- _About this exercise_:
Within the records below, repeat each line exactly but keep every picture out of the copy.

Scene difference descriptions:
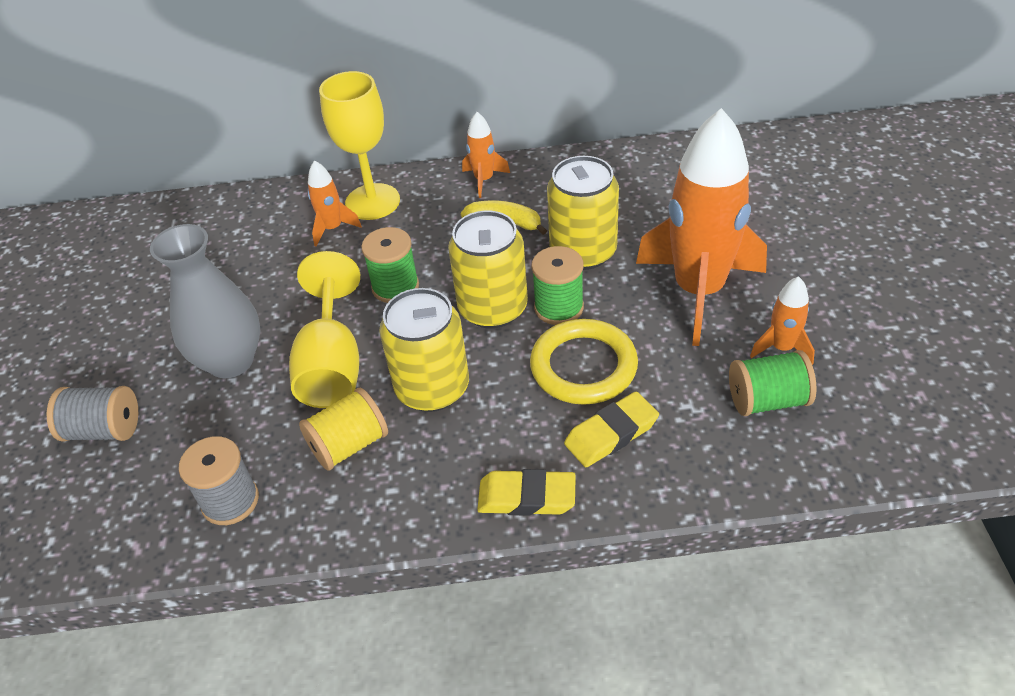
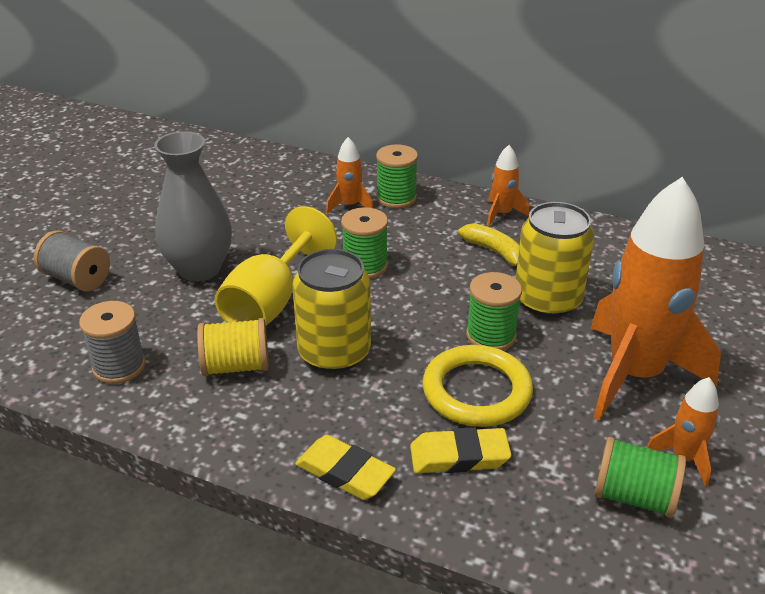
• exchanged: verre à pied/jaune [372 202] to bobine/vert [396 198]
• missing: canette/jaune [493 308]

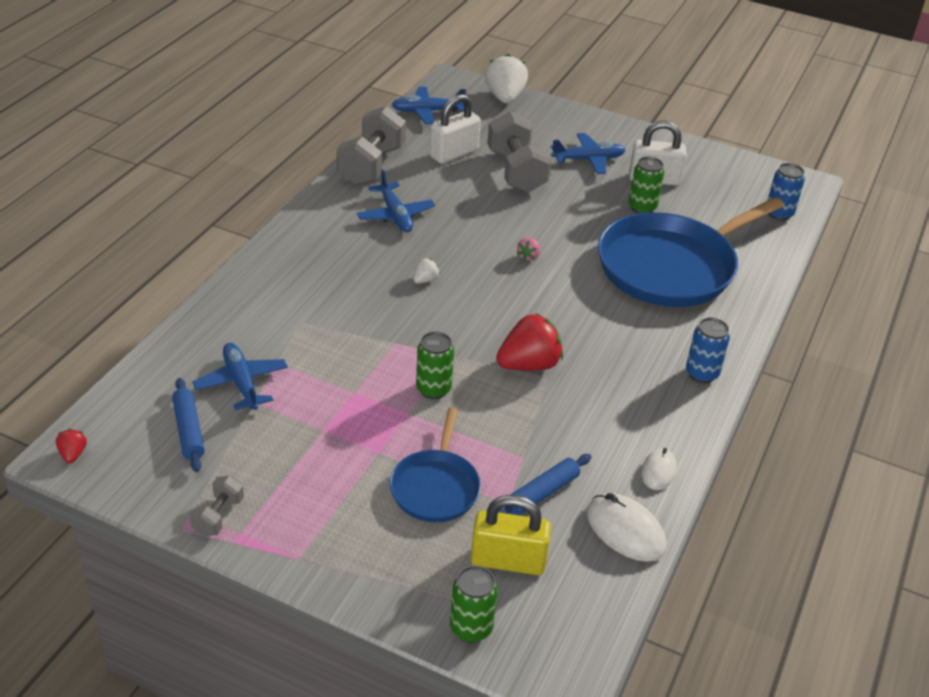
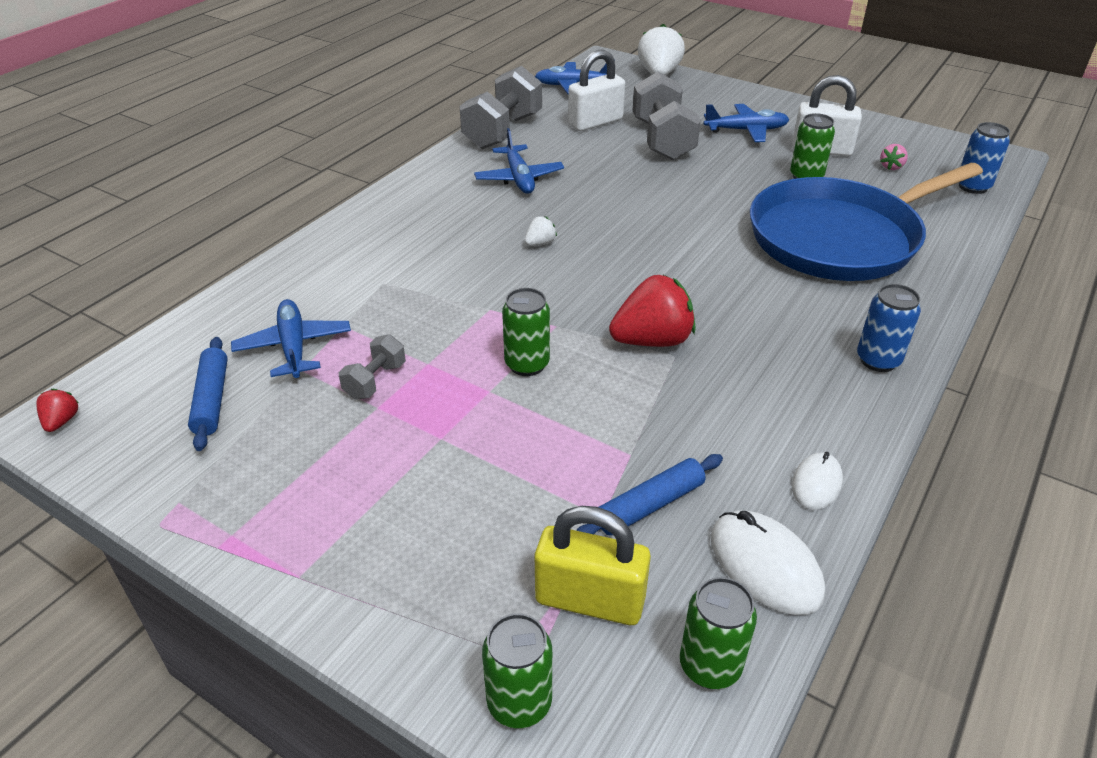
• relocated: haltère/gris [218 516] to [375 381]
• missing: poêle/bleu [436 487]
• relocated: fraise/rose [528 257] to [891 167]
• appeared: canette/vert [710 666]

- _Expected answer_:
• exchanged: verre à pied/jaune [372 202] to bobine/vert [396 198]
• missing: canette/jaune [493 308]

• relocated: haltère/gris [218 516] to [375 381]
• missing: poêle/bleu [436 487]
• relocated: fraise/rose [528 257] to [891 167]
• appeared: canette/vert [710 666]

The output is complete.